### PROBLEM DESCRIPTION
The lines you return should be those containing the string "bucket", taken from the data below.

[Spatial object tracking data]
· · ·

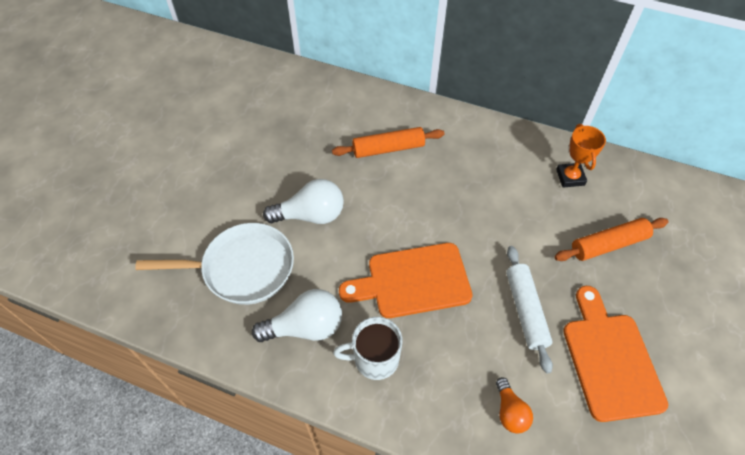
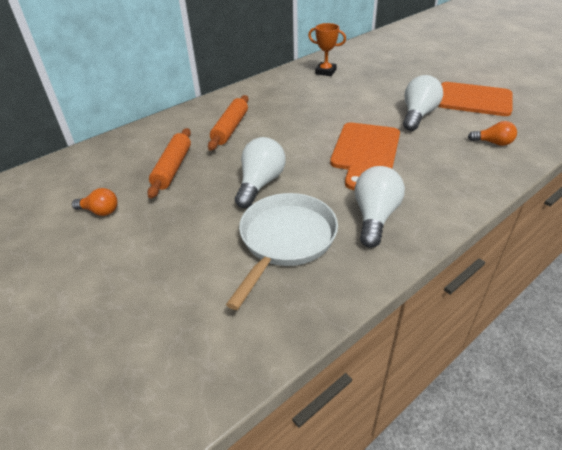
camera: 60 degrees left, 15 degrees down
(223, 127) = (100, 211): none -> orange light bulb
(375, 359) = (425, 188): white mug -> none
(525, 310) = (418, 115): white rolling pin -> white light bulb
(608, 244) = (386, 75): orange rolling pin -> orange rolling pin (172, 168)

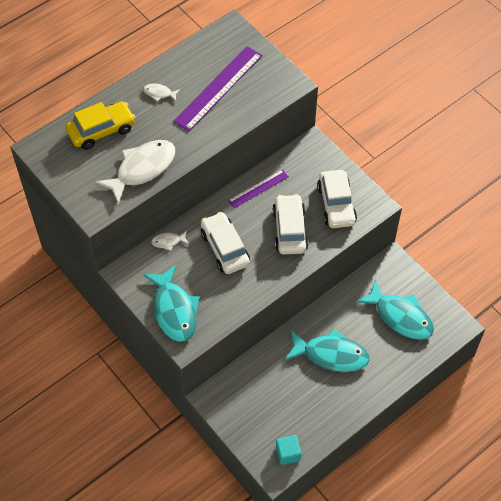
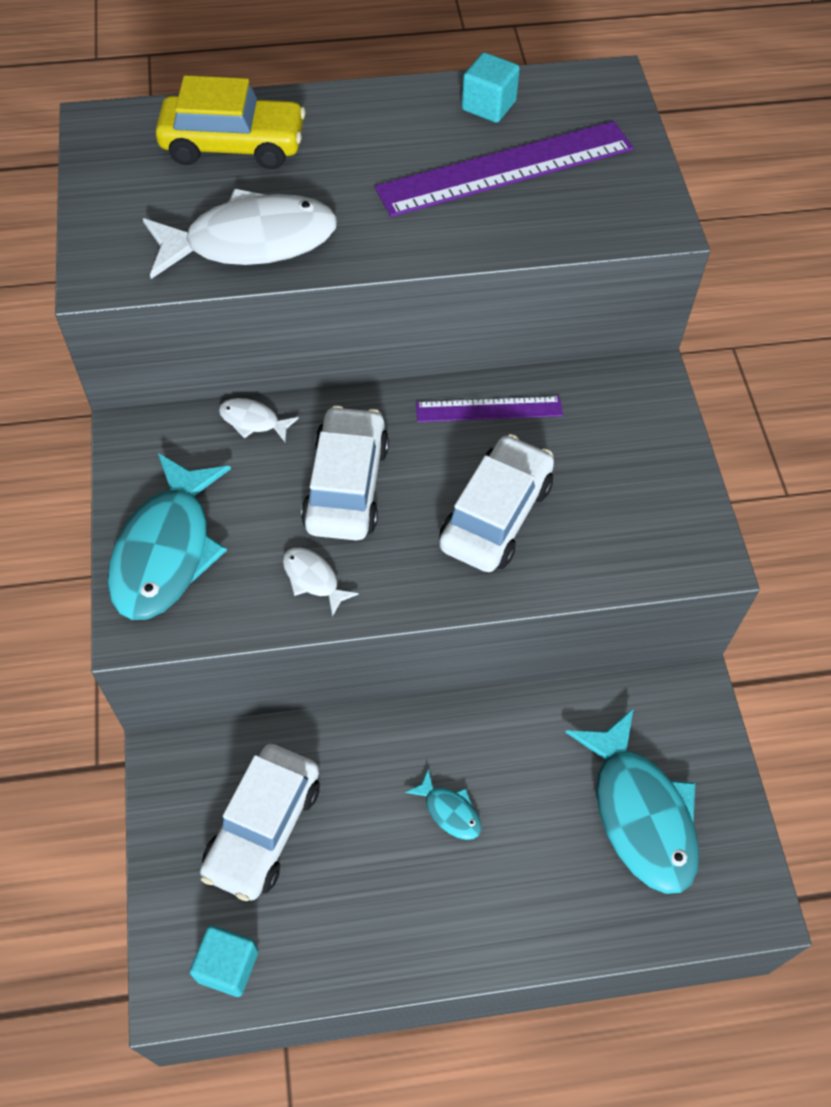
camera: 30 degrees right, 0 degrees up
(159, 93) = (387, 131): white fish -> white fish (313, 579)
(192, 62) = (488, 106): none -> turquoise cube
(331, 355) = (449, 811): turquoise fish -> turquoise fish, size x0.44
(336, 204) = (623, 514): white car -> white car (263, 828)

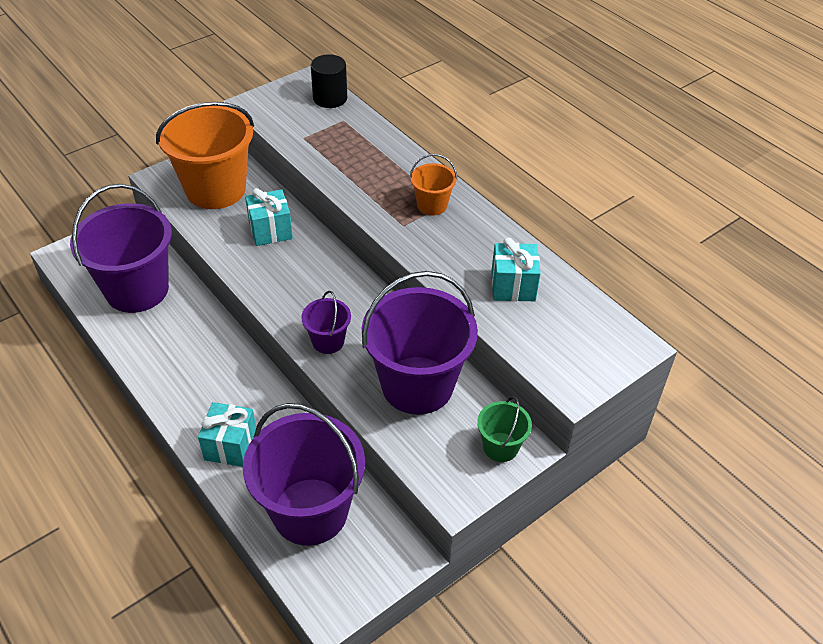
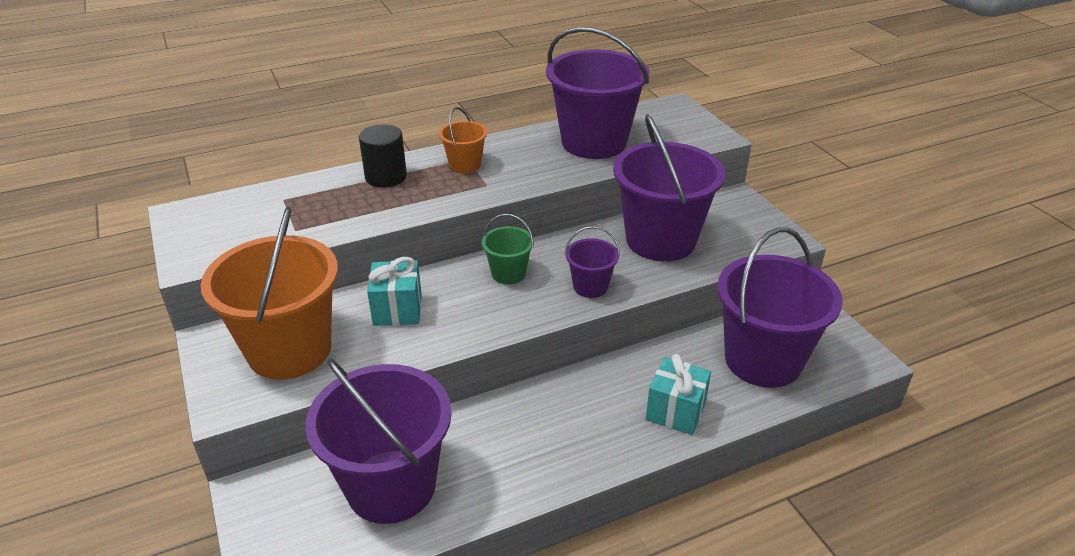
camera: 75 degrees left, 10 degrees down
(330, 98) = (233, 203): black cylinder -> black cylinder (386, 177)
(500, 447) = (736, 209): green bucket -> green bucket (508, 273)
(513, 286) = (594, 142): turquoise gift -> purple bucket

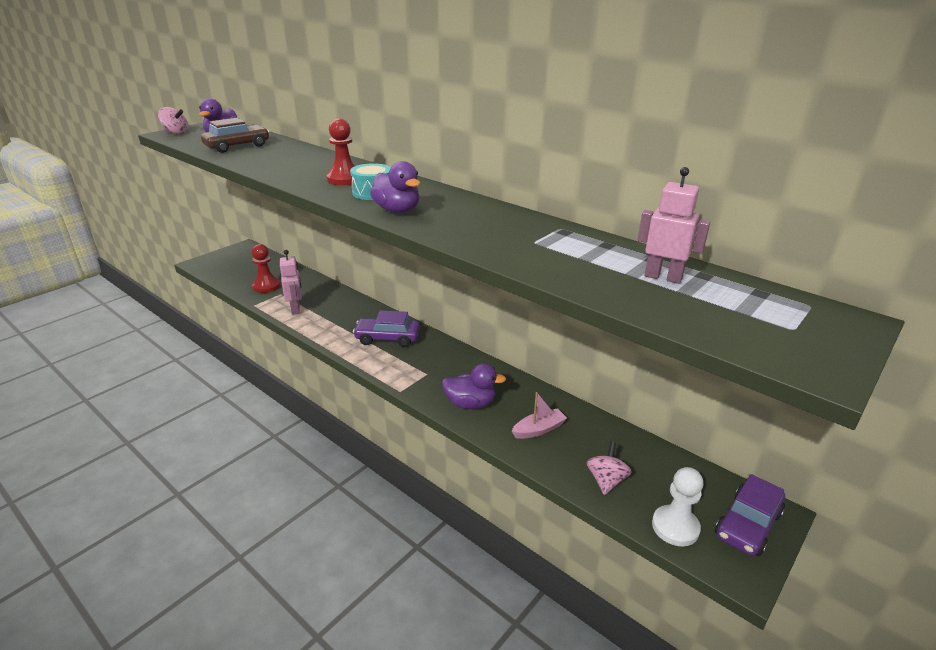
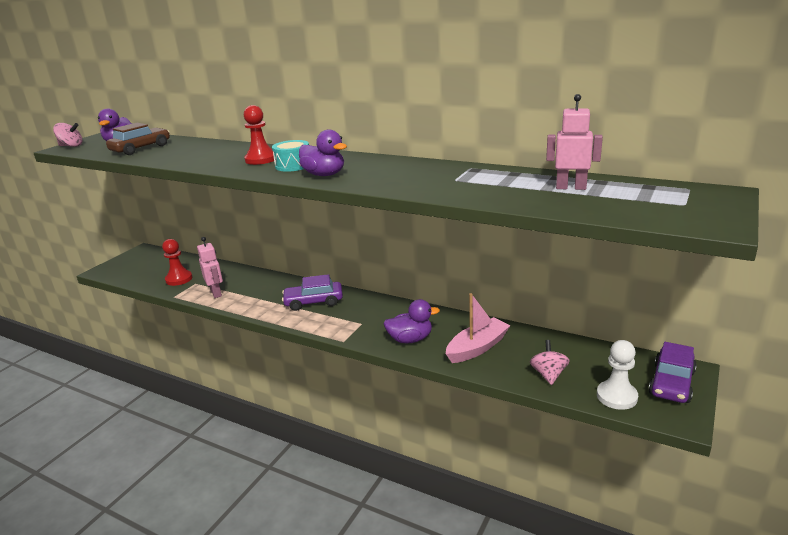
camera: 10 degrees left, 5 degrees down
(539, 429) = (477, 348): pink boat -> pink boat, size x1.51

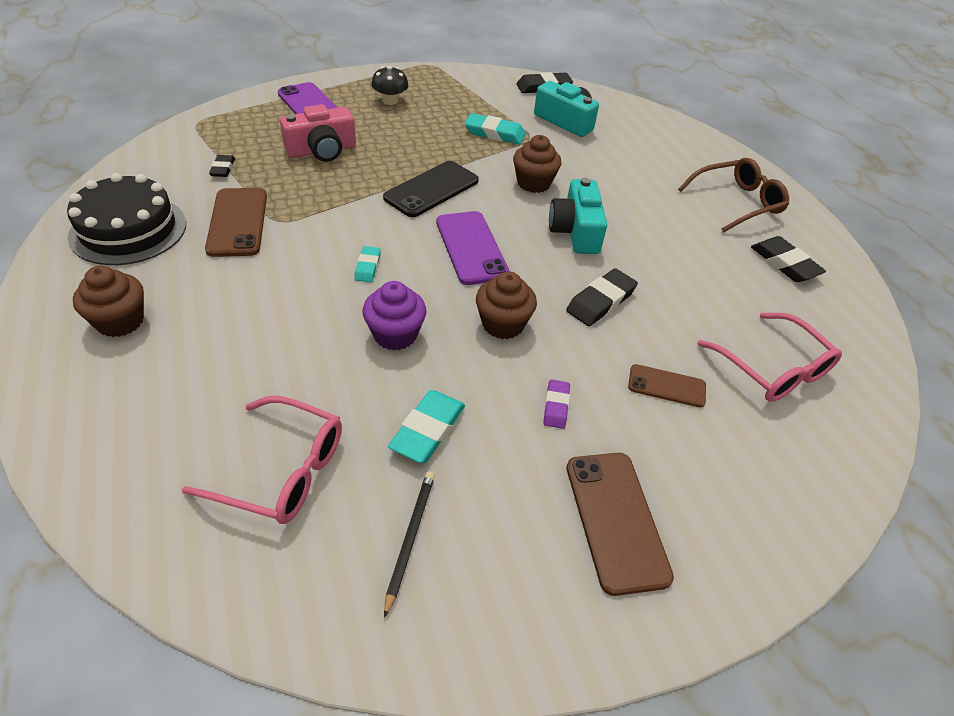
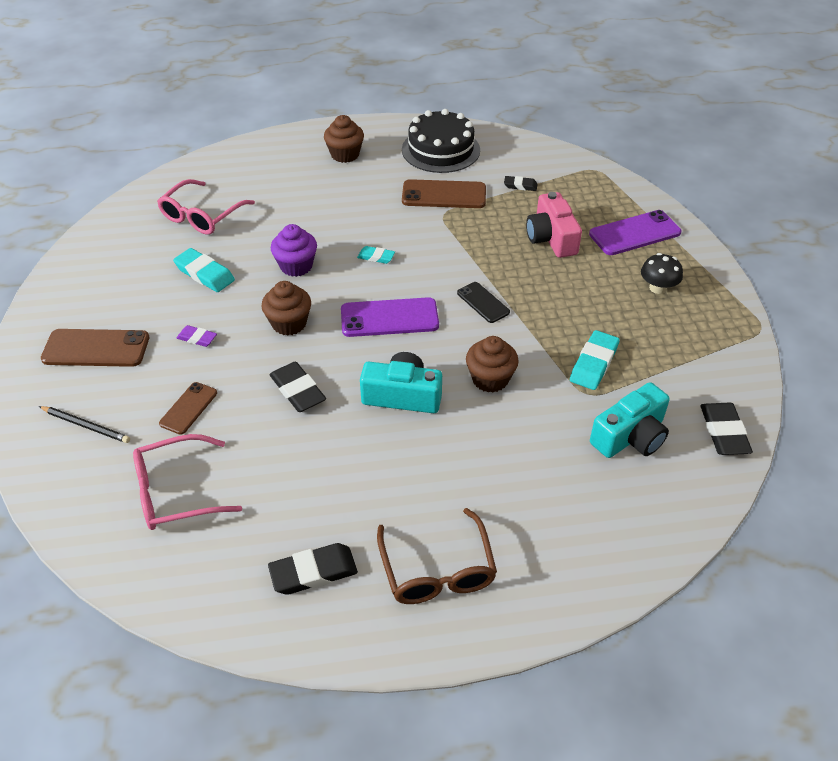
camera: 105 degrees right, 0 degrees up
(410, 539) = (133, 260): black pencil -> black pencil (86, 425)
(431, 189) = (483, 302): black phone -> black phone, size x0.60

· · ·

### SOLUTION FOR THIS TASK
(500, 447) = (736, 209): green bucket -> green bucket (508, 273)
(513, 286) = (594, 142): turquoise gift -> purple bucket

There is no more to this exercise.